(Beginning of Information supplied)
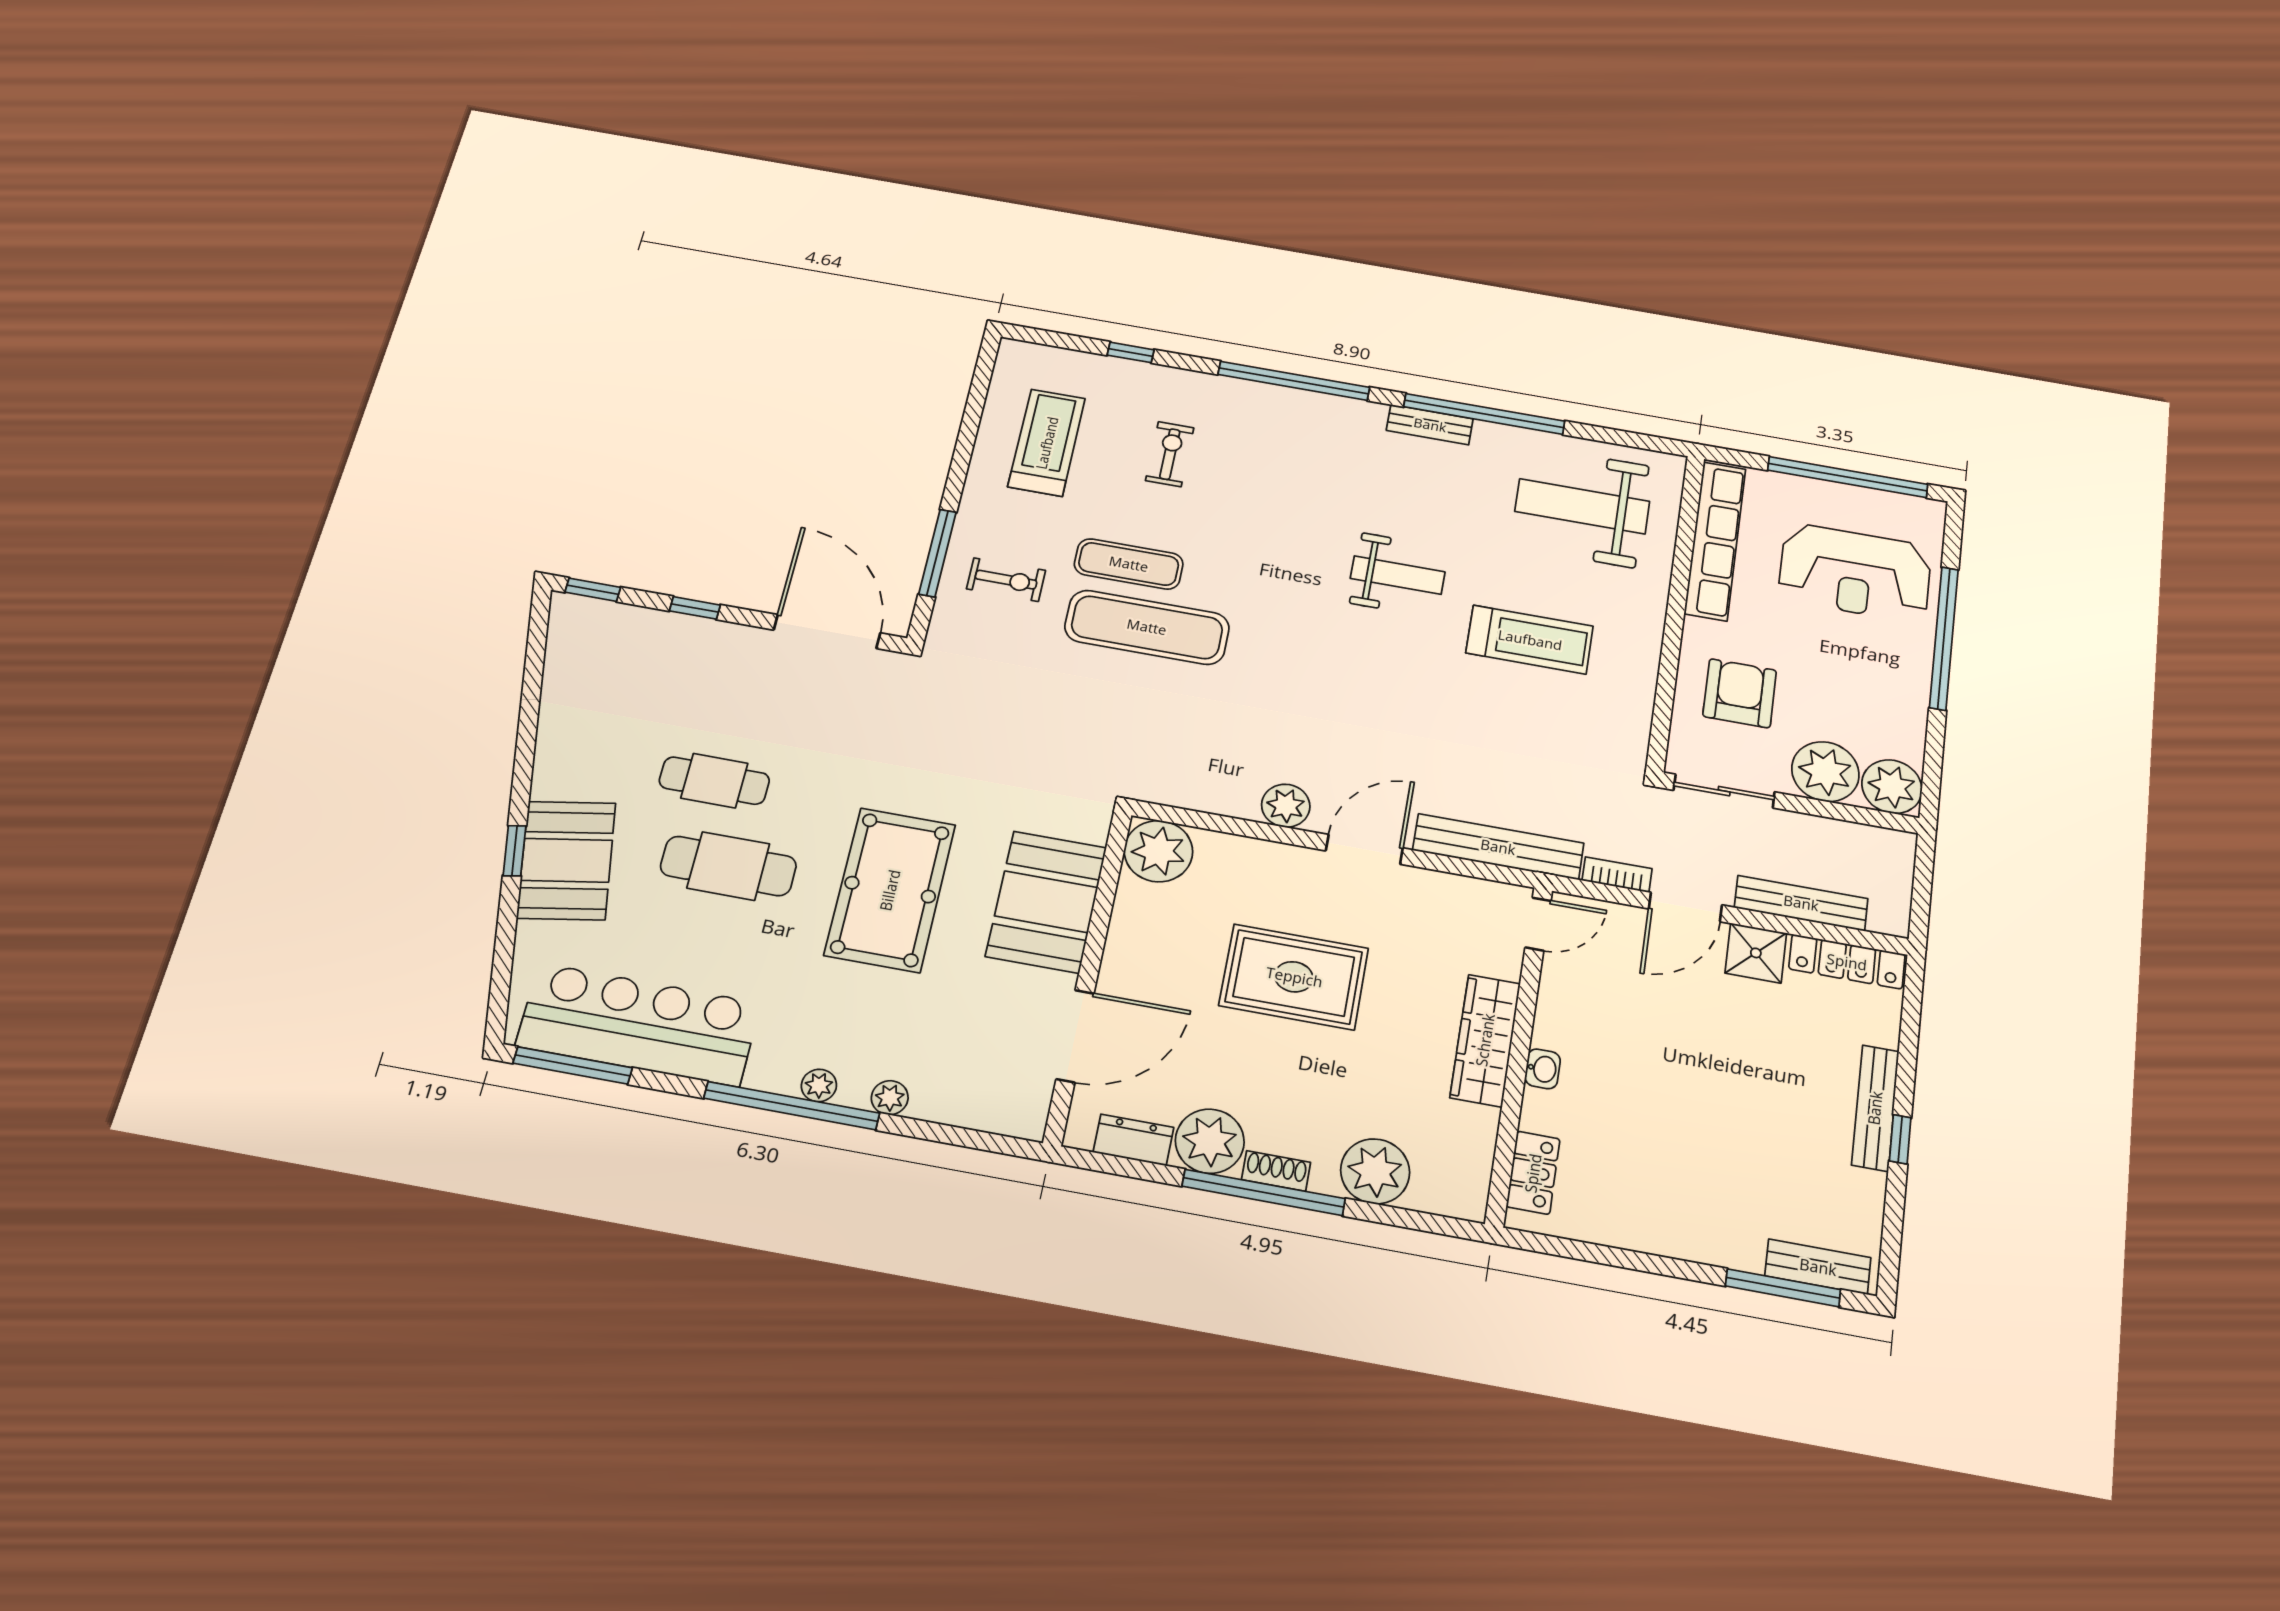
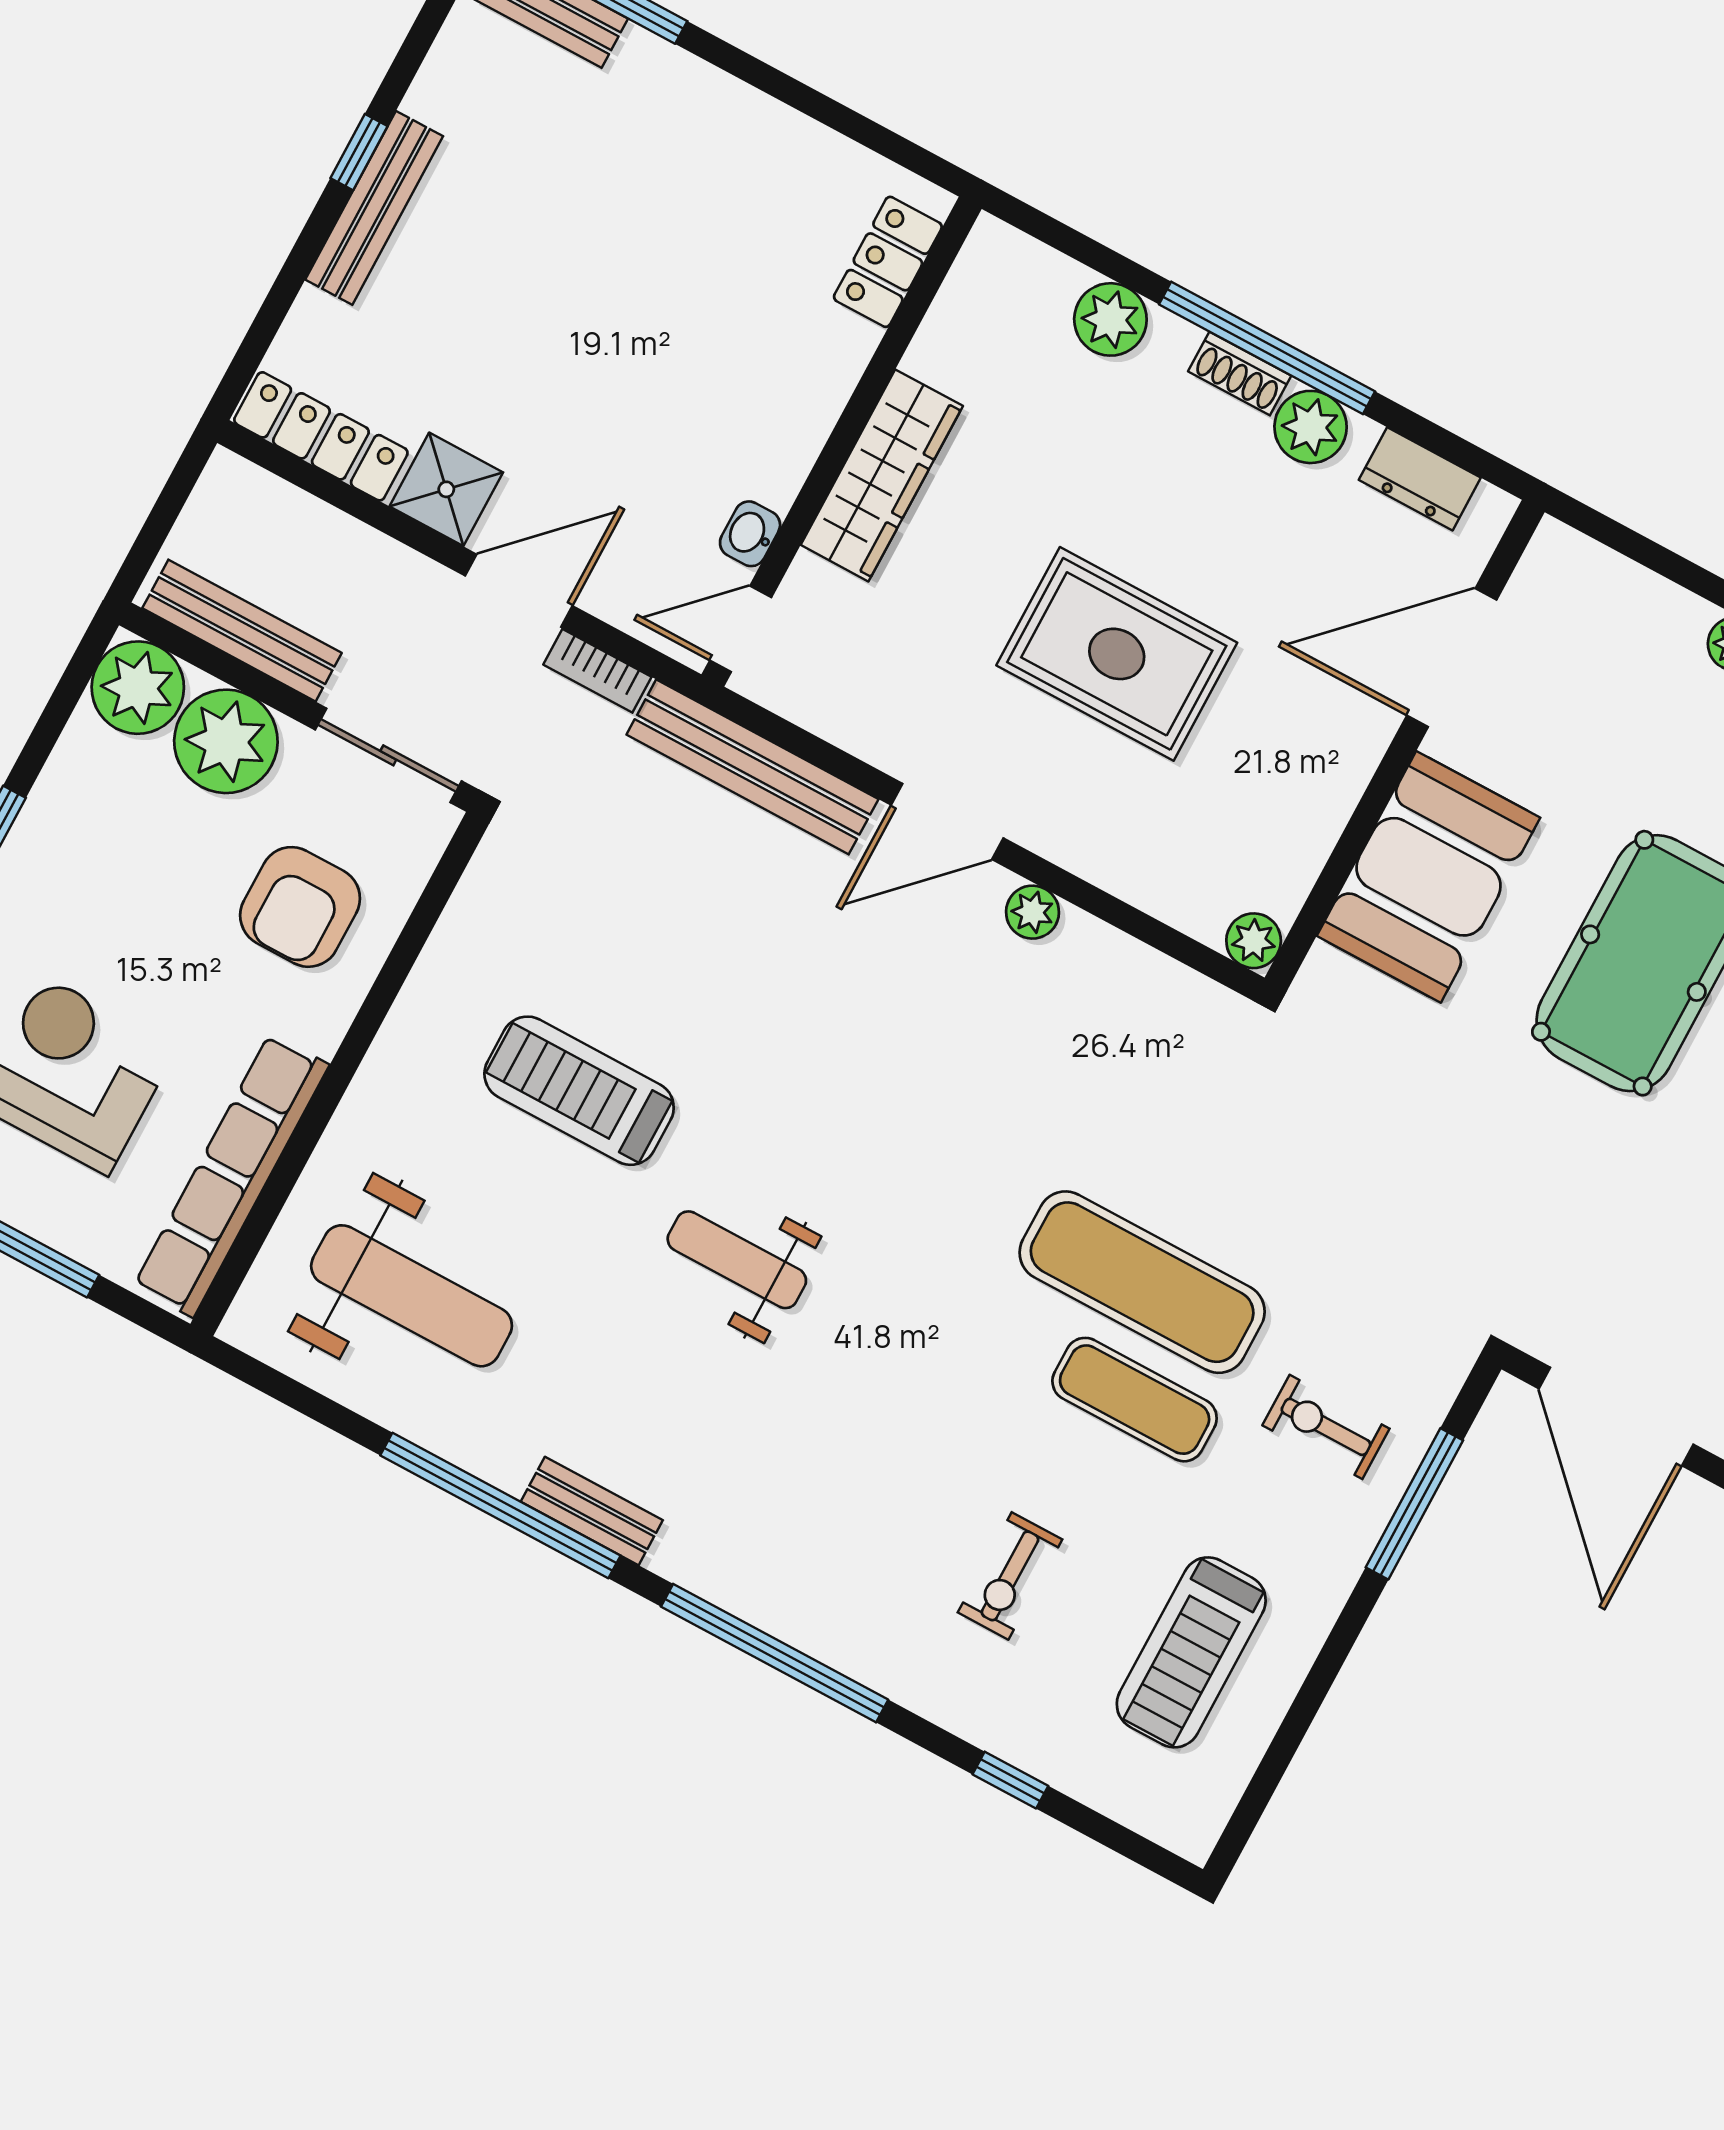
plant: (1286, 806) -> (1032, 912), width x0.73, depth x0.73
plant: (1158, 851) -> (1254, 941), width x0.53, depth x0.53
bench: (1801, 903) -> (242, 631), moved
washbasin: (1543, 1069) -> (750, 534), moved
plant: (1210, 1141) -> (1311, 427), width x0.73, depth x0.73
plant: (1375, 1171) -> (1110, 319), width x0.73, depth x0.73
(End of Information supplied)
Task objective:
Please repeat each record above precisely, with the pictures left out.

Task solution:
plant: (1286, 806) -> (1032, 912), width x0.73, depth x0.73
plant: (1158, 851) -> (1254, 941), width x0.53, depth x0.53
bench: (1801, 903) -> (242, 631), moved
washbasin: (1543, 1069) -> (750, 534), moved
plant: (1210, 1141) -> (1311, 427), width x0.73, depth x0.73
plant: (1375, 1171) -> (1110, 319), width x0.73, depth x0.73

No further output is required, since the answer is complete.